* _TASK TO CARRY OUT_: Give again, word for word, every line below from the one that has "D103: LED blue" through the one that has "U4 pin VS: none -> +9V", both included, and no others.

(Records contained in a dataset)
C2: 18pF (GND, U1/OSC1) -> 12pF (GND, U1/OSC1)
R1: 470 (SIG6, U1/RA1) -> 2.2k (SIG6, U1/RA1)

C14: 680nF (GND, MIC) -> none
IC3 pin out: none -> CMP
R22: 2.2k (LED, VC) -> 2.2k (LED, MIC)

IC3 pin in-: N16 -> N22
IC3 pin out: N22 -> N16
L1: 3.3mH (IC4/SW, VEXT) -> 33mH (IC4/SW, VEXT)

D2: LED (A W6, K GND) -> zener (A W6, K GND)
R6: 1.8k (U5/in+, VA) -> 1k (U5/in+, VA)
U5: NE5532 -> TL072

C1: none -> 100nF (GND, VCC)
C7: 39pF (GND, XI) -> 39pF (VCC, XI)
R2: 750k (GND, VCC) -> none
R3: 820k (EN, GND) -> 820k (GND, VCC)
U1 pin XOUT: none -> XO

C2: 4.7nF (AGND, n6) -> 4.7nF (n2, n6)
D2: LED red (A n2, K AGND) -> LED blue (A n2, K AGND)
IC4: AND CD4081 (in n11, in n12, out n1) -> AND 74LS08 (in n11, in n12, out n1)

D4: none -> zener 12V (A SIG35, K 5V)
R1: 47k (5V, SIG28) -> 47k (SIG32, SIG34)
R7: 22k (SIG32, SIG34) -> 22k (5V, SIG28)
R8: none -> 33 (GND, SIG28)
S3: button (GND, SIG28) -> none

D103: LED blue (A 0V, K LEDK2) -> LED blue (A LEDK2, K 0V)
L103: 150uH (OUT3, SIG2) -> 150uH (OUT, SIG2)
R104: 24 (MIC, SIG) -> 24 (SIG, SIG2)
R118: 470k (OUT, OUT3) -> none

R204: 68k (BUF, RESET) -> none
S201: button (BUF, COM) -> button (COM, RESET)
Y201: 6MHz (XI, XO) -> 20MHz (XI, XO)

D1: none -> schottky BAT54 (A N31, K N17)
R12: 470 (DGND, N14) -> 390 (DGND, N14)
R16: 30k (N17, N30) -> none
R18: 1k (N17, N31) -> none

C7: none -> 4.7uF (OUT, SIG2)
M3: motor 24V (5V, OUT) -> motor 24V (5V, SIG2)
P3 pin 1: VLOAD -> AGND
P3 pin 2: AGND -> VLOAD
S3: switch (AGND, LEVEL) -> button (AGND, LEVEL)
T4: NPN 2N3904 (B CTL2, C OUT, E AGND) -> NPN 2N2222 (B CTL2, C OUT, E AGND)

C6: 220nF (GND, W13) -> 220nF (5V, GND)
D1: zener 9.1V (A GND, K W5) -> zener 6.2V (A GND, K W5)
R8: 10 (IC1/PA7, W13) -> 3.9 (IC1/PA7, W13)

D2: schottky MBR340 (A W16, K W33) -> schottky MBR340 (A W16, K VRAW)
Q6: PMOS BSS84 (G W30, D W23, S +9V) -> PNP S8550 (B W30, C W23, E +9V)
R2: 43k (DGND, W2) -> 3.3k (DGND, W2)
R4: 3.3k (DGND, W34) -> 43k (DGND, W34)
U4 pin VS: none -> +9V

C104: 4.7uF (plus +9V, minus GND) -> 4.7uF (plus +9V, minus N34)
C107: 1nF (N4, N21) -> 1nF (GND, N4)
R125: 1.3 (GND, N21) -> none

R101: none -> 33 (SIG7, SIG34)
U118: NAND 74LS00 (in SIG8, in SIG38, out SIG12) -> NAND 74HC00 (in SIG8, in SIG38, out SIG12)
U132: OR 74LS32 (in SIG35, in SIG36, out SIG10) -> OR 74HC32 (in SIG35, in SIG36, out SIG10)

* _TASK OUTPUT_:
D103: LED blue (A 0V, K LEDK2) -> LED blue (A LEDK2, K 0V)
L103: 150uH (OUT3, SIG2) -> 150uH (OUT, SIG2)
R104: 24 (MIC, SIG) -> 24 (SIG, SIG2)
R118: 470k (OUT, OUT3) -> none

R204: 68k (BUF, RESET) -> none
S201: button (BUF, COM) -> button (COM, RESET)
Y201: 6MHz (XI, XO) -> 20MHz (XI, XO)

D1: none -> schottky BAT54 (A N31, K N17)
R12: 470 (DGND, N14) -> 390 (DGND, N14)
R16: 30k (N17, N30) -> none
R18: 1k (N17, N31) -> none

C7: none -> 4.7uF (OUT, SIG2)
M3: motor 24V (5V, OUT) -> motor 24V (5V, SIG2)
P3 pin 1: VLOAD -> AGND
P3 pin 2: AGND -> VLOAD
S3: switch (AGND, LEVEL) -> button (AGND, LEVEL)
T4: NPN 2N3904 (B CTL2, C OUT, E AGND) -> NPN 2N2222 (B CTL2, C OUT, E AGND)

C6: 220nF (GND, W13) -> 220nF (5V, GND)
D1: zener 9.1V (A GND, K W5) -> zener 6.2V (A GND, K W5)
R8: 10 (IC1/PA7, W13) -> 3.9 (IC1/PA7, W13)

D2: schottky MBR340 (A W16, K W33) -> schottky MBR340 (A W16, K VRAW)
Q6: PMOS BSS84 (G W30, D W23, S +9V) -> PNP S8550 (B W30, C W23, E +9V)
R2: 43k (DGND, W2) -> 3.3k (DGND, W2)
R4: 3.3k (DGND, W34) -> 43k (DGND, W34)
U4 pin VS: none -> +9V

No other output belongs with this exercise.